▶ **Input data**:

#####

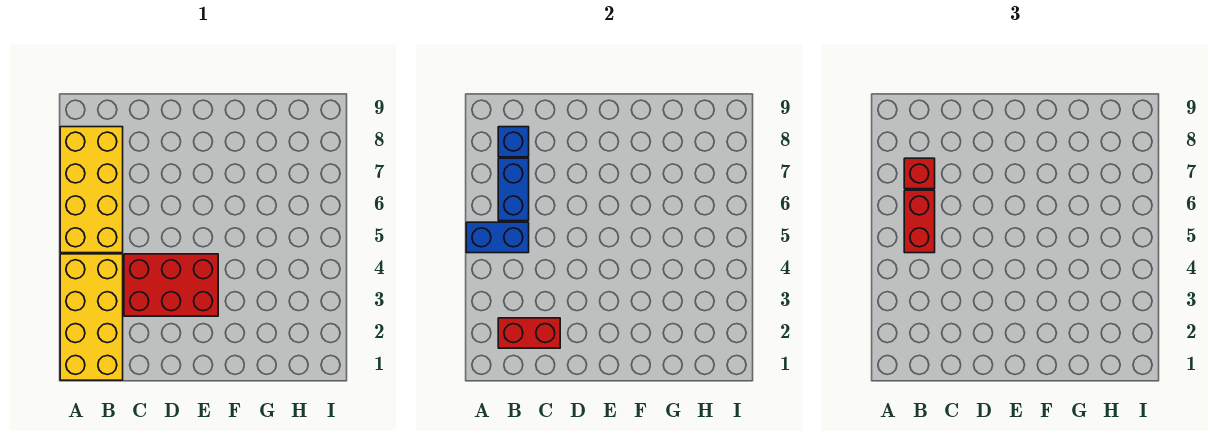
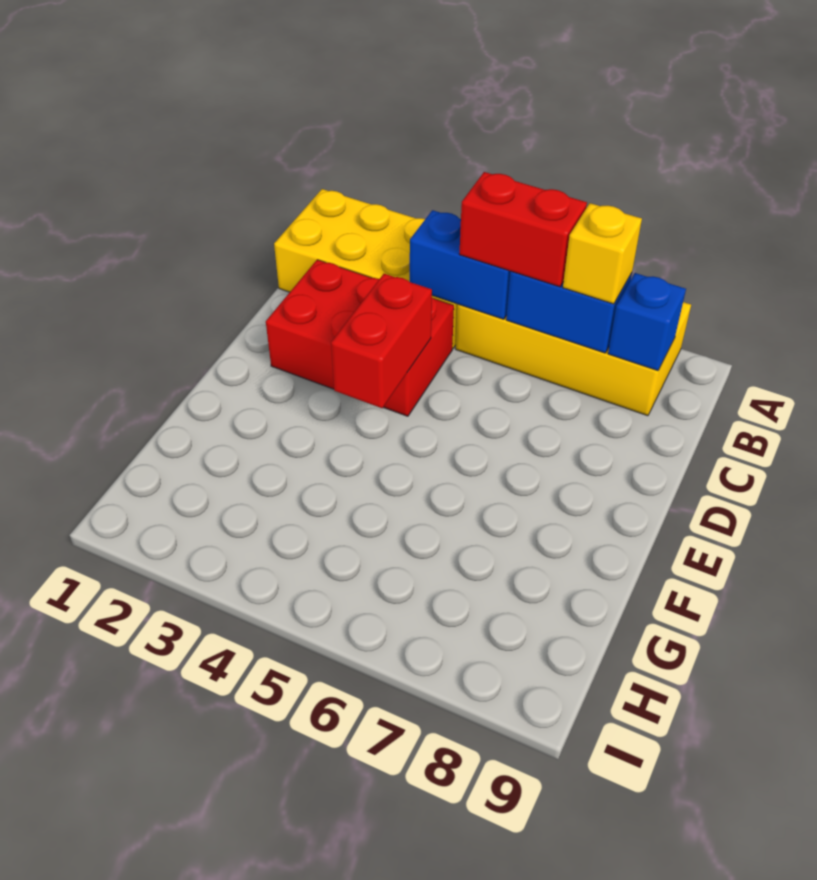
blue brick A5:B5 level 2 -> blue brick B4:B5 level 2
red brick B2:C2 level 2 -> red brick D4:E4 level 2
red brick B7 level 3 -> yellow brick B7 level 3
red brick C3:E4 level 1 -> red brick C2:D4 level 1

#####

▶ **Problem to solve**:
Print the material word for word without images.

▶ **Solution for this exercise**:
blue brick A5:B5 level 2 -> blue brick B4:B5 level 2
red brick B2:C2 level 2 -> red brick D4:E4 level 2
red brick B7 level 3 -> yellow brick B7 level 3
red brick C3:E4 level 1 -> red brick C2:D4 level 1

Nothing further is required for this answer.